• Exercise brief: In the listing that follows, the lines starting at the one containing "camera: 30 degrees left, 0 degrees up" and ending at the one containing "(860, 466) = (429, 321): purple" are to be returned exactly, both boundary lines included, and no others.

_____

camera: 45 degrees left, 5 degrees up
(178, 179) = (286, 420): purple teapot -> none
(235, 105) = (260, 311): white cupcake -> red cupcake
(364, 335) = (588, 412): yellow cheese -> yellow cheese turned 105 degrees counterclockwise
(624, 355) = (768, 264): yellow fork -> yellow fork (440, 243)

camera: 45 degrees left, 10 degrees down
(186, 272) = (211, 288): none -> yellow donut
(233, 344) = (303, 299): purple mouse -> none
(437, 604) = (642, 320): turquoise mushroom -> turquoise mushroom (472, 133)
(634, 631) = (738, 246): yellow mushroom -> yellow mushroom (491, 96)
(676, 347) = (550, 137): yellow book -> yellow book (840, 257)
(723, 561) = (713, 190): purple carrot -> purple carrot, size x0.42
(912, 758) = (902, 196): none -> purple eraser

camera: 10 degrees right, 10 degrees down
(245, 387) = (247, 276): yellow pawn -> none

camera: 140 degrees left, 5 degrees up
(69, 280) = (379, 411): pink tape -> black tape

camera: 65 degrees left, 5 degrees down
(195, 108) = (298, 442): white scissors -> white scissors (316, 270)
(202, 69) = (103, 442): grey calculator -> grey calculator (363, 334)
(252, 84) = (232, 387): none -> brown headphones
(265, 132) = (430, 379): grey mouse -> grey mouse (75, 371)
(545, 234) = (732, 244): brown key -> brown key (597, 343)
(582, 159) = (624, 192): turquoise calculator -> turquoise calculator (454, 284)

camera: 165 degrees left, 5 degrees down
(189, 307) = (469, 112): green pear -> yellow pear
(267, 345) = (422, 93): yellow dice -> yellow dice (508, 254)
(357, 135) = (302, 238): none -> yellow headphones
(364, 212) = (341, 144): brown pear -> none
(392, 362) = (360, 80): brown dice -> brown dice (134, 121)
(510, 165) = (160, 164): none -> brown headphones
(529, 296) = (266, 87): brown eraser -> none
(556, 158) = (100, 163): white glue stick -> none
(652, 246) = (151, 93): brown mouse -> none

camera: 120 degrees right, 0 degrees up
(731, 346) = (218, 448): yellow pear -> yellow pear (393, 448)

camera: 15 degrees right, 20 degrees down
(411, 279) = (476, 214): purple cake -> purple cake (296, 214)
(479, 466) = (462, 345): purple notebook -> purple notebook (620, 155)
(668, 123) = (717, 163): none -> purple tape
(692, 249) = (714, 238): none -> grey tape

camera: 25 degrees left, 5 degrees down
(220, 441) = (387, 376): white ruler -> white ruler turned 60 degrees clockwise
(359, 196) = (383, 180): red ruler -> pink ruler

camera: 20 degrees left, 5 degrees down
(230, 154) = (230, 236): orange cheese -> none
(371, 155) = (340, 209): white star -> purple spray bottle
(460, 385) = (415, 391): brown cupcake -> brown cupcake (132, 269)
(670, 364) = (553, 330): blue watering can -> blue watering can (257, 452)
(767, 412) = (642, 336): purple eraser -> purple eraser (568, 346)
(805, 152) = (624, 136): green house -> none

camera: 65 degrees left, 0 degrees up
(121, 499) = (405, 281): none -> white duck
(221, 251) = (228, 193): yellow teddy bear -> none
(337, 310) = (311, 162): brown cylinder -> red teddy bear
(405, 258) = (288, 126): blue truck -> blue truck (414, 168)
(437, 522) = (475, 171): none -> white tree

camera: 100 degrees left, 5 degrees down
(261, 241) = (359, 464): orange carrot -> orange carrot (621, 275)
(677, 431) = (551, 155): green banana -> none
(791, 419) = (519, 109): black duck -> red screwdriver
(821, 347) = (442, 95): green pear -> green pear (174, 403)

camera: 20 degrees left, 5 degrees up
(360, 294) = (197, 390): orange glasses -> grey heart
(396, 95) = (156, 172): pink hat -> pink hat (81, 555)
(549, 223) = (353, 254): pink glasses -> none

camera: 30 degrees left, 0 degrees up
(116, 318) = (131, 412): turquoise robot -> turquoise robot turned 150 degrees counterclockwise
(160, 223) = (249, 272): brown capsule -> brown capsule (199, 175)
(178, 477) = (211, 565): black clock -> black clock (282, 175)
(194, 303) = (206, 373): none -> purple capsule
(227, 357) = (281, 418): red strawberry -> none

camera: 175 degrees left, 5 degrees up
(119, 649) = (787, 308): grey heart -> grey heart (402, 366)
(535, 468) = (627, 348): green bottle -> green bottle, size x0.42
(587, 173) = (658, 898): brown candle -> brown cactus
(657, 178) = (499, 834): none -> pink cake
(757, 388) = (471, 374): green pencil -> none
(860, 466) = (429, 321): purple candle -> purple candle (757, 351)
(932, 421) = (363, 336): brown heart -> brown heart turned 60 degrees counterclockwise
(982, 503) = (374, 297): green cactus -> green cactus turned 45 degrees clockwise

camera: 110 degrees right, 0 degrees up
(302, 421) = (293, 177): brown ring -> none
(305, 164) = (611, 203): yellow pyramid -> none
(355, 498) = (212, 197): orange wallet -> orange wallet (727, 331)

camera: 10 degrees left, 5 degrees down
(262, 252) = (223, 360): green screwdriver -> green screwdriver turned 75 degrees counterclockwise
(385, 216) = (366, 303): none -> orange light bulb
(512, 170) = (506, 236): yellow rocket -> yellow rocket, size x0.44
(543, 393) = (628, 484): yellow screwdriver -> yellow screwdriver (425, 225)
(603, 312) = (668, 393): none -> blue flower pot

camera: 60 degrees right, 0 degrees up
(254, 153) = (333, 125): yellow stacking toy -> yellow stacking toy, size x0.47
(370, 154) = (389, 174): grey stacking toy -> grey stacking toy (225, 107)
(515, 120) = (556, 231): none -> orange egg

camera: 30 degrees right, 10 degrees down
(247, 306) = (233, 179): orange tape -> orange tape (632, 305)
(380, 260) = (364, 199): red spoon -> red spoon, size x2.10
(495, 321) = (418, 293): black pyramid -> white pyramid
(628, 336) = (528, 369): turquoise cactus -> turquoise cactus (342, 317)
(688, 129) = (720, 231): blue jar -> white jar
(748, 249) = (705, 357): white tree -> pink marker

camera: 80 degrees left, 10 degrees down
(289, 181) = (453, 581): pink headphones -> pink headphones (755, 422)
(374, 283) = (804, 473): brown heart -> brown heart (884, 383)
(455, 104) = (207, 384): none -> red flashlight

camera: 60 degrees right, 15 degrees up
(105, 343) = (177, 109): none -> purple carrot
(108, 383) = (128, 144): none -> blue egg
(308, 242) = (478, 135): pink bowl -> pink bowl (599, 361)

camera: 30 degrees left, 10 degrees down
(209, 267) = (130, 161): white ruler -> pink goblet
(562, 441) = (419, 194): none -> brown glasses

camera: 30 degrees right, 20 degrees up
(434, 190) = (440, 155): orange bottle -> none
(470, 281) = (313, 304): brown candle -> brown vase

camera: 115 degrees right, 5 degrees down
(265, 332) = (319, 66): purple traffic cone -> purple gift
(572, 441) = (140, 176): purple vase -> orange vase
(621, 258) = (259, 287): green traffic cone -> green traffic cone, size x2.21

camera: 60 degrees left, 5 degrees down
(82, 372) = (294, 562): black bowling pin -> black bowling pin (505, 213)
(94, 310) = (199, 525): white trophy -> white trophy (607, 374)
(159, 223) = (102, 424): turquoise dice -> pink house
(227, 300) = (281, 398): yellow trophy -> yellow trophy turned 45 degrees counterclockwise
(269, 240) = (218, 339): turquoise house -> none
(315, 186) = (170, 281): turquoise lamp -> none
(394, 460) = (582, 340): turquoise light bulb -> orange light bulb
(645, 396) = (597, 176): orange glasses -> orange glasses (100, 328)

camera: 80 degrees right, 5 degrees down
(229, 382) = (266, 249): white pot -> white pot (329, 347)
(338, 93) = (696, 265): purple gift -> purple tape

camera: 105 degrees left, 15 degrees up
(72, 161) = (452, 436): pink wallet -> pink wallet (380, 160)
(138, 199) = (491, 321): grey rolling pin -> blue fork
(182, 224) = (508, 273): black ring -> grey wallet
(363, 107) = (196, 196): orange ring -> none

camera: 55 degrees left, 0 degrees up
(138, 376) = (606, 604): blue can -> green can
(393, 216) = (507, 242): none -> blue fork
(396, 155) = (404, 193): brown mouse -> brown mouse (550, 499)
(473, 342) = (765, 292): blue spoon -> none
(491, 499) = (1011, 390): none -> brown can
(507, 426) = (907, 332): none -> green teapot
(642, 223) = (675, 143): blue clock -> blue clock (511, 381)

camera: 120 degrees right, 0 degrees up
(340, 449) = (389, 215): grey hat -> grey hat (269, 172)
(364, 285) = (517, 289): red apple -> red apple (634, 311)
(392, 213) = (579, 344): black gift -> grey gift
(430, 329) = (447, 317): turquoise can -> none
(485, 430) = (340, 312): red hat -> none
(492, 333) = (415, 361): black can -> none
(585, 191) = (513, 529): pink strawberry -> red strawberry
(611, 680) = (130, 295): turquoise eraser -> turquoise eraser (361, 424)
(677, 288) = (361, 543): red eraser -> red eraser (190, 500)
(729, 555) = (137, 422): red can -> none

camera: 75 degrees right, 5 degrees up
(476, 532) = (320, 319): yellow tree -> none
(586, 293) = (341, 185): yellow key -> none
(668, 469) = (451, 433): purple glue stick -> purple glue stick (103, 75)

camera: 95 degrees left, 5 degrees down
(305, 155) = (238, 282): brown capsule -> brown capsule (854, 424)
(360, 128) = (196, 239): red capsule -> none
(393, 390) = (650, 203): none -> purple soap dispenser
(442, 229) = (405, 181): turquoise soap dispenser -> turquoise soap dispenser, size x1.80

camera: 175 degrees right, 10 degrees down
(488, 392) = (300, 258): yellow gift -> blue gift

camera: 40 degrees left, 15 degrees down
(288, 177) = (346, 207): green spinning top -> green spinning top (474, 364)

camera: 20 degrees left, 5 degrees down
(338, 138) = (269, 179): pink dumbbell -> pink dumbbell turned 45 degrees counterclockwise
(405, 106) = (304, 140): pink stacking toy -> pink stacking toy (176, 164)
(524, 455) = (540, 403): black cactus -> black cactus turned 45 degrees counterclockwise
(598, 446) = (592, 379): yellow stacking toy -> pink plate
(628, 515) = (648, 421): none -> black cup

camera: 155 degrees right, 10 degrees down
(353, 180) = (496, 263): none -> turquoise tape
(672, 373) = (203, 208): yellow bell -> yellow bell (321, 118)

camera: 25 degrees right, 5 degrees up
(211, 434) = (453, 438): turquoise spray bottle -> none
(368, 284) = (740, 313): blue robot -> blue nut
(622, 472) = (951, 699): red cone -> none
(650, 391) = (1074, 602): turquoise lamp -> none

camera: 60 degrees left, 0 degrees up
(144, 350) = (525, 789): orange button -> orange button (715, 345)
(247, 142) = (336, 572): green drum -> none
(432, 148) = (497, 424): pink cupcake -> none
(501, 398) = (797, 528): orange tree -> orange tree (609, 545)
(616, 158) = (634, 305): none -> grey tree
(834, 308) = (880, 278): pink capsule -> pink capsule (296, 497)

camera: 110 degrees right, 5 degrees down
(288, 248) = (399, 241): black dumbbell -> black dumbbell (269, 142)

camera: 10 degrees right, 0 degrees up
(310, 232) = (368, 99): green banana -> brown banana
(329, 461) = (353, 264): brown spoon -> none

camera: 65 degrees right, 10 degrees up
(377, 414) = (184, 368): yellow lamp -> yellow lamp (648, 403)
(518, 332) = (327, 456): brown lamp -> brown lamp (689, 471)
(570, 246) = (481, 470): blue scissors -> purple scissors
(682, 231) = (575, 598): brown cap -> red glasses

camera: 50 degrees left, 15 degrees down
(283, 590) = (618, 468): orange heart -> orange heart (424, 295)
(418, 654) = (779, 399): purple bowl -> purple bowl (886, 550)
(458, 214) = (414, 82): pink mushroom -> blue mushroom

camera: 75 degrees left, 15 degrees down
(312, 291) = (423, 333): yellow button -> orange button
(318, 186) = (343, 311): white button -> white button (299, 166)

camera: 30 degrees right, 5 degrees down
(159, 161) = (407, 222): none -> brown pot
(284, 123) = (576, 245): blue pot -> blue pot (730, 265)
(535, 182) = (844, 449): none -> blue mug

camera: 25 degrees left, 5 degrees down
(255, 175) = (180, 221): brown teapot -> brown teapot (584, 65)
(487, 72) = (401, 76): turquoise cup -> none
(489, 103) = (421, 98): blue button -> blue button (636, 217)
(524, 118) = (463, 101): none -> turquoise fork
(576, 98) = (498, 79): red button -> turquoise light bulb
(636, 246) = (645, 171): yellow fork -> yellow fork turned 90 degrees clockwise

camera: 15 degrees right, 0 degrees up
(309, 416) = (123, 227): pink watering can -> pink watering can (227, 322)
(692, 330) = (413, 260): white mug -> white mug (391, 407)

_____

• Answer to the exercise:
camera: 30 degrees left, 0 degrees up
(116, 318) = (131, 412): turquoise robot -> turquoise robot turned 150 degrees counterclockwise
(160, 223) = (249, 272): brown capsule -> brown capsule (199, 175)
(178, 477) = (211, 565): black clock -> black clock (282, 175)
(194, 303) = (206, 373): none -> purple capsule
(227, 357) = (281, 418): red strawberry -> none

camera: 175 degrees left, 5 degrees up
(119, 649) = (787, 308): grey heart -> grey heart (402, 366)
(535, 468) = (627, 348): green bottle -> green bottle, size x0.42
(587, 173) = (658, 898): brown candle -> brown cactus
(657, 178) = (499, 834): none -> pink cake
(757, 388) = (471, 374): green pencil -> none
(860, 466) = (429, 321): purple candle -> purple candle (757, 351)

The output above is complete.